* _REQUIRED ACTION_
Line by line, please look for the word "purple" in the following records, then copy each line you find it in.

──────── DATA EXTRACT ────────

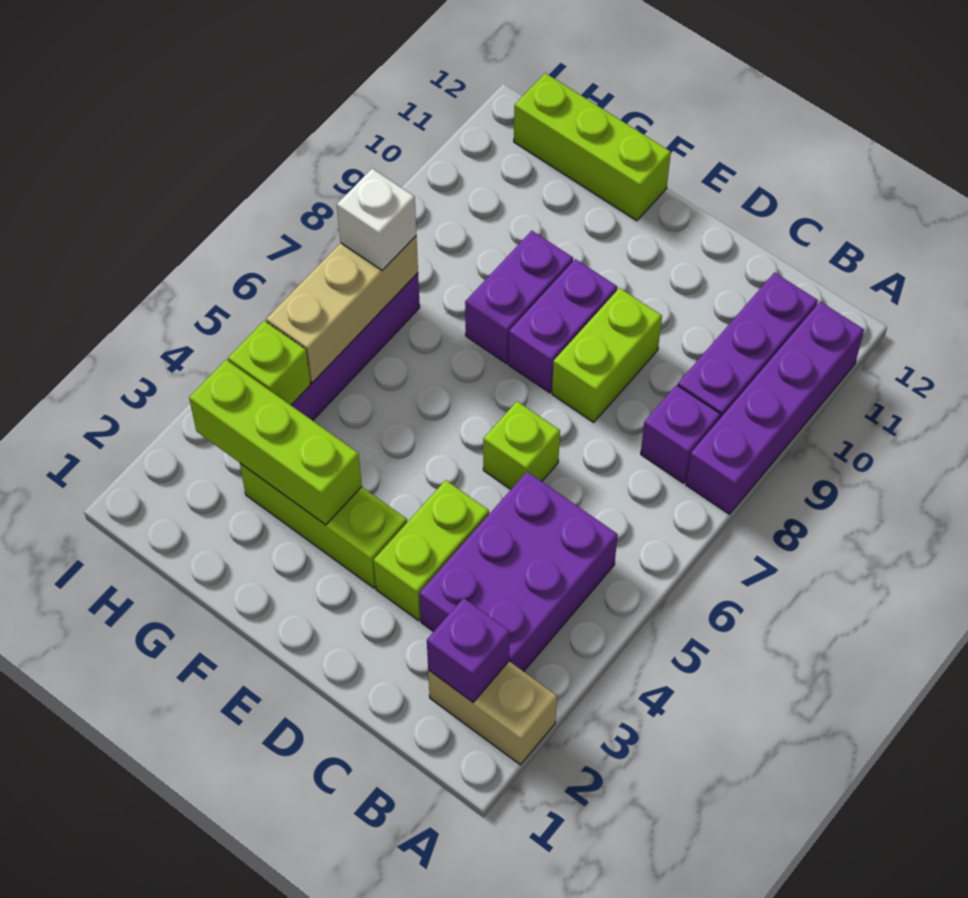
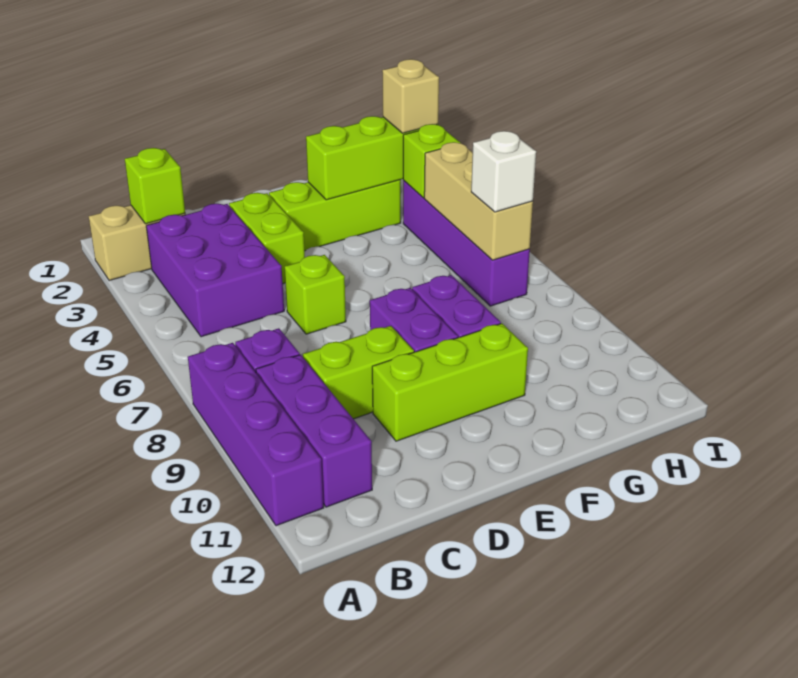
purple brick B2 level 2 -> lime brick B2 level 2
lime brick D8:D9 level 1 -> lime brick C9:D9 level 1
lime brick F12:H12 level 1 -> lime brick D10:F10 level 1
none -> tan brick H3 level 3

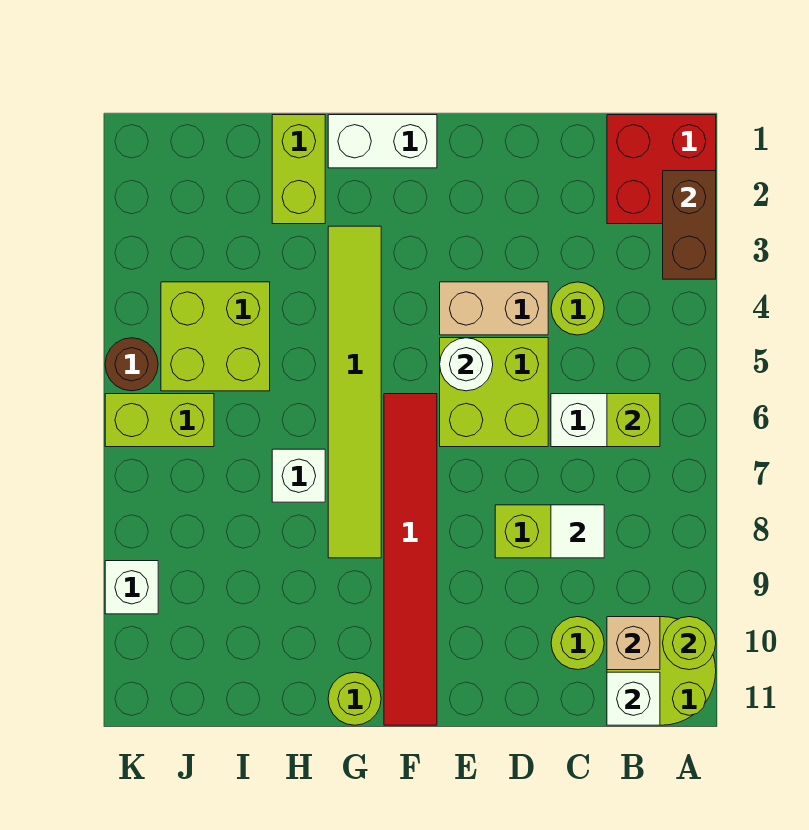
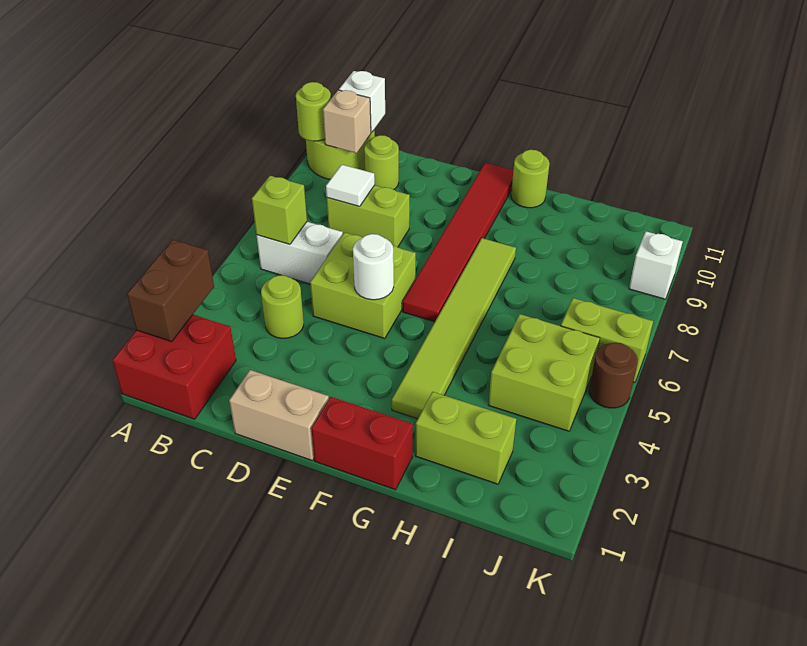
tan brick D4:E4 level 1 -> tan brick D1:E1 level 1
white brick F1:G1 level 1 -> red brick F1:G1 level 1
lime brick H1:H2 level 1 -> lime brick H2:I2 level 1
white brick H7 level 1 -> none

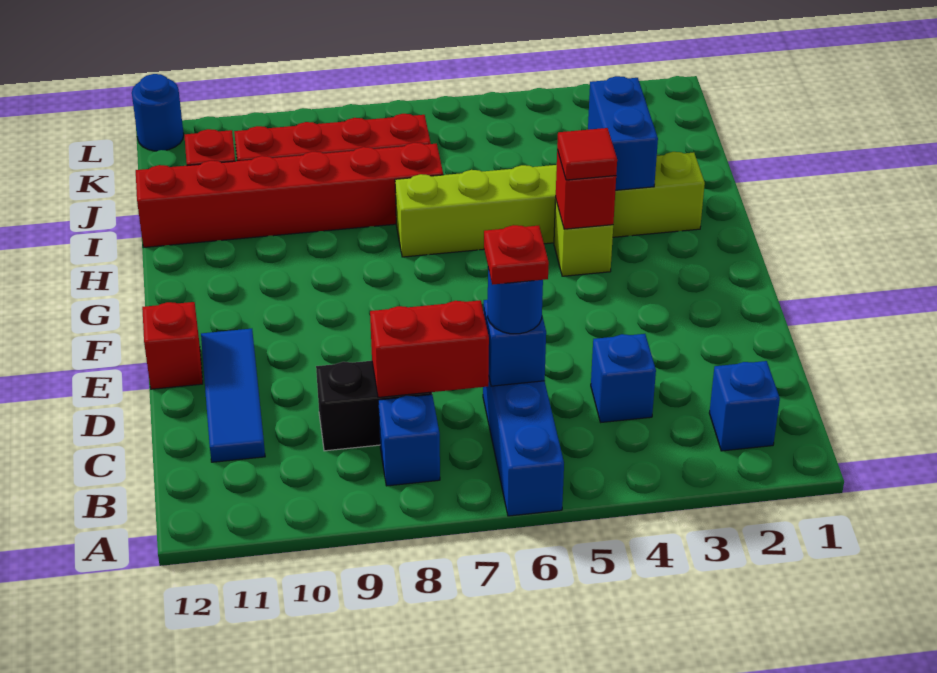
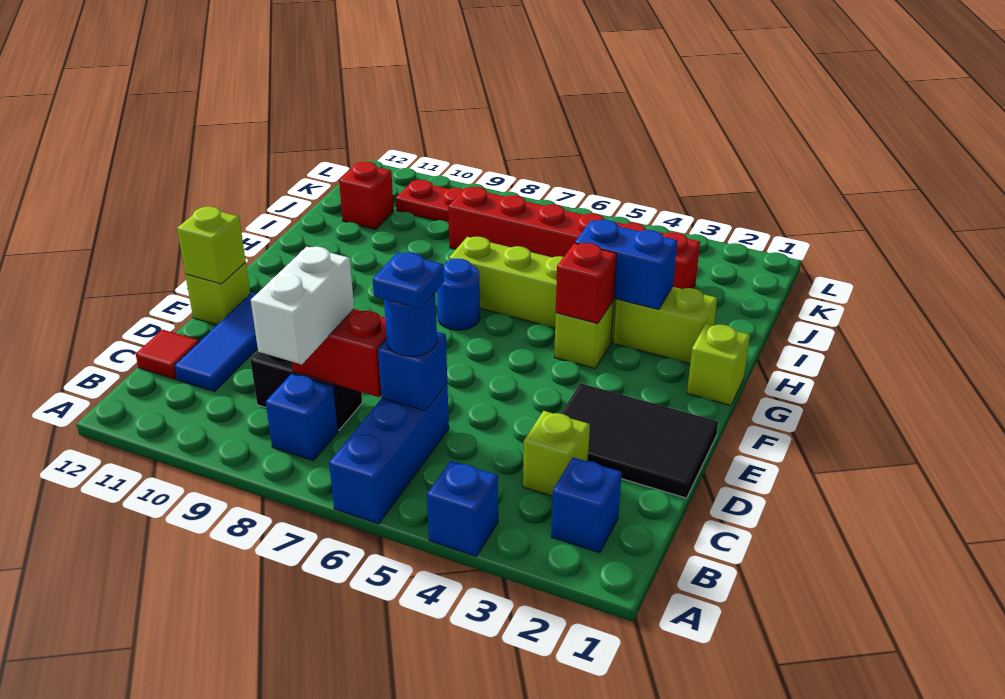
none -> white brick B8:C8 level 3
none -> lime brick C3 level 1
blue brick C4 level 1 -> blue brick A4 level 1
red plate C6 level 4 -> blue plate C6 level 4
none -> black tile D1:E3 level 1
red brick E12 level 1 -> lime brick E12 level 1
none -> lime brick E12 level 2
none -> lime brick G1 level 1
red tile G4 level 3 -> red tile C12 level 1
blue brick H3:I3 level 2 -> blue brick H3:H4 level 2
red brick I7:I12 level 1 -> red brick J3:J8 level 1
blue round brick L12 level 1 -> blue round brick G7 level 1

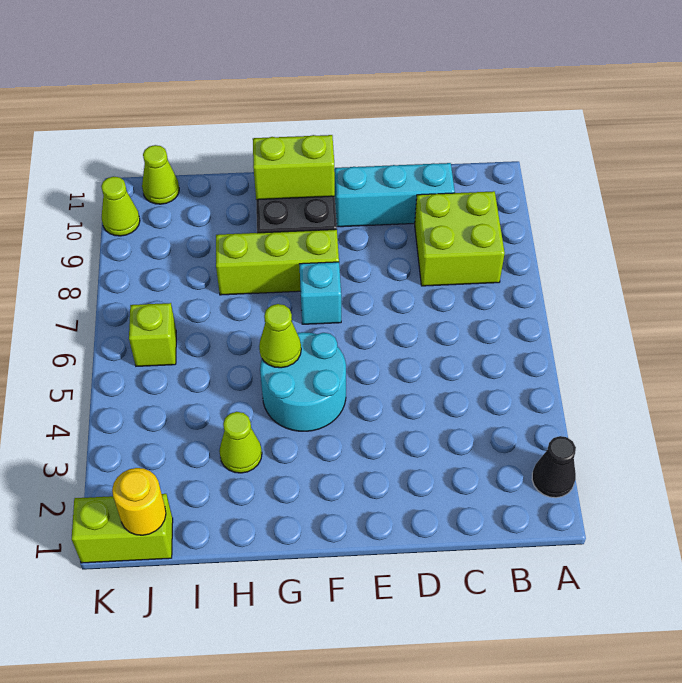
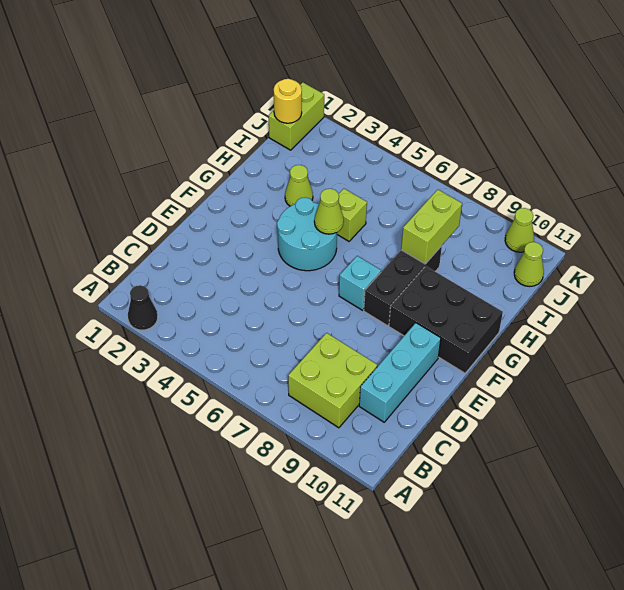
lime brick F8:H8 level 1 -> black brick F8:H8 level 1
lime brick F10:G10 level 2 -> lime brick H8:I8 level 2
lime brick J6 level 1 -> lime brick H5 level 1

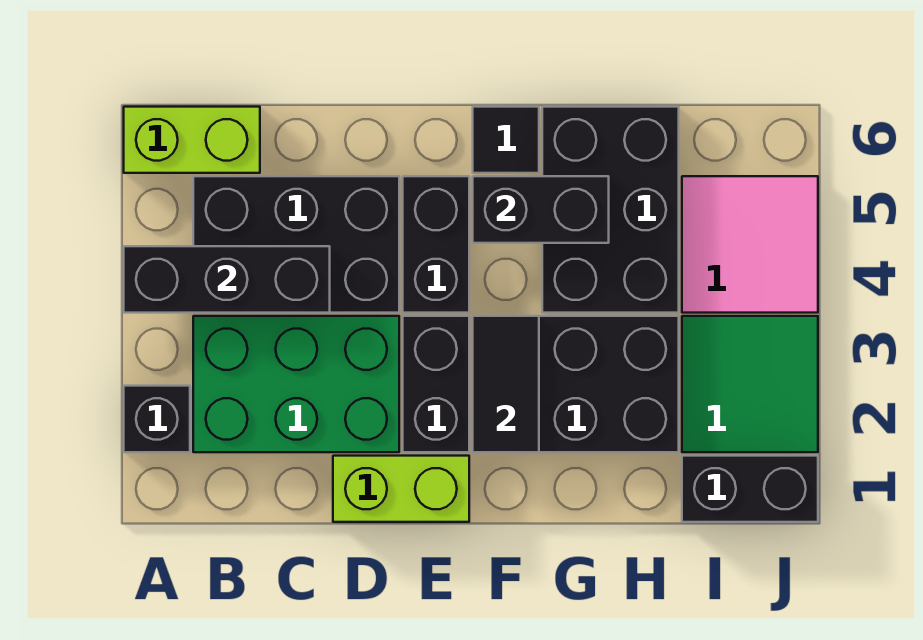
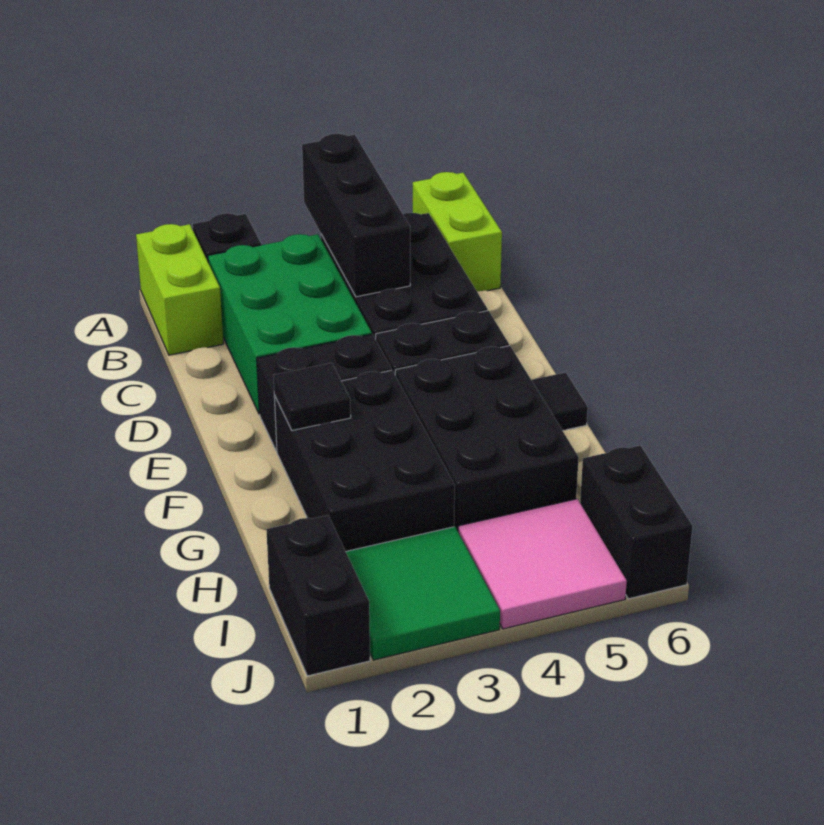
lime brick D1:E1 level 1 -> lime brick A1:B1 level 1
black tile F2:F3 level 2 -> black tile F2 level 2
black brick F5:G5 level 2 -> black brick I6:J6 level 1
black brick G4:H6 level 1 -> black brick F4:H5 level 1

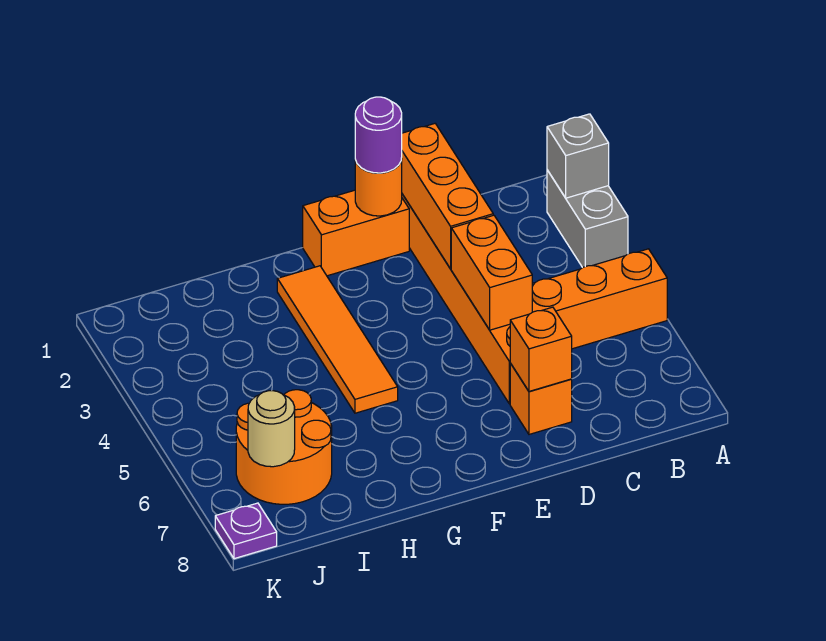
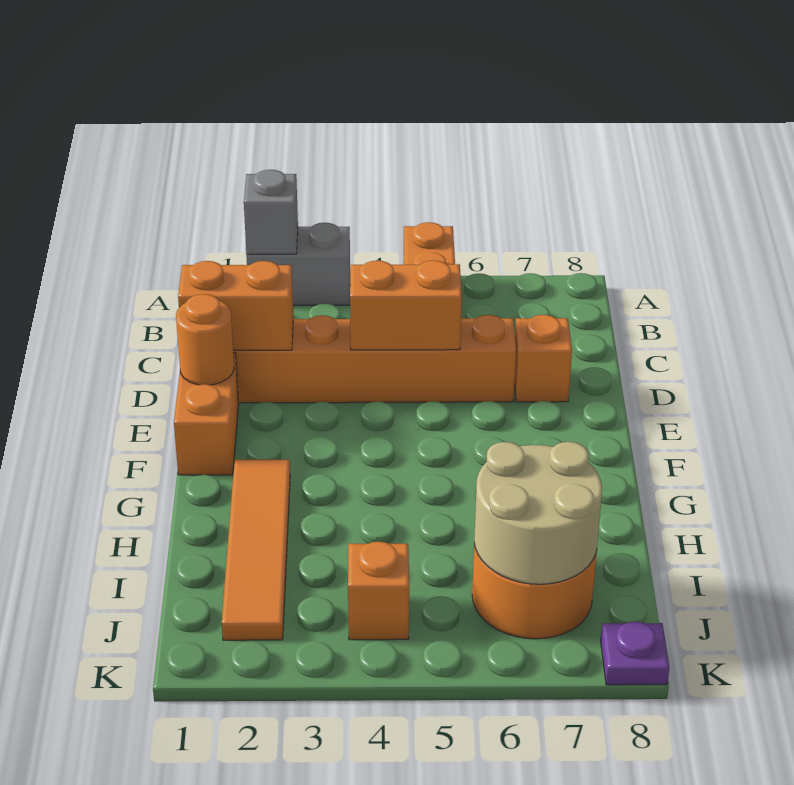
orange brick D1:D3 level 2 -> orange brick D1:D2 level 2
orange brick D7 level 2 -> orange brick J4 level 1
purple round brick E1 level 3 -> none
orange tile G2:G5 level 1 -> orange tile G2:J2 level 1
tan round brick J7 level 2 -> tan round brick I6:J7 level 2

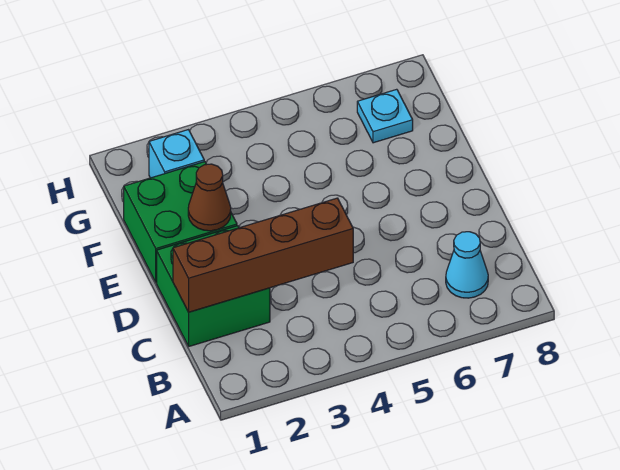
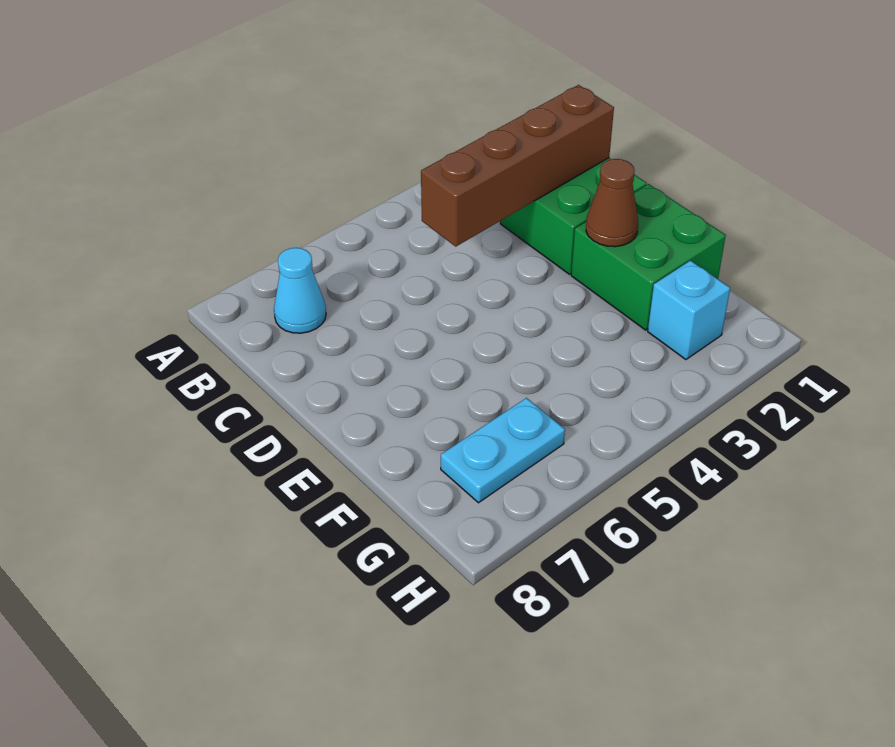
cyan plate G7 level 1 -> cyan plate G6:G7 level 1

────────

* _SOLUTION_
purple brick B2 level 2 -> lime brick B2 level 2
purple round brick E1 level 3 -> none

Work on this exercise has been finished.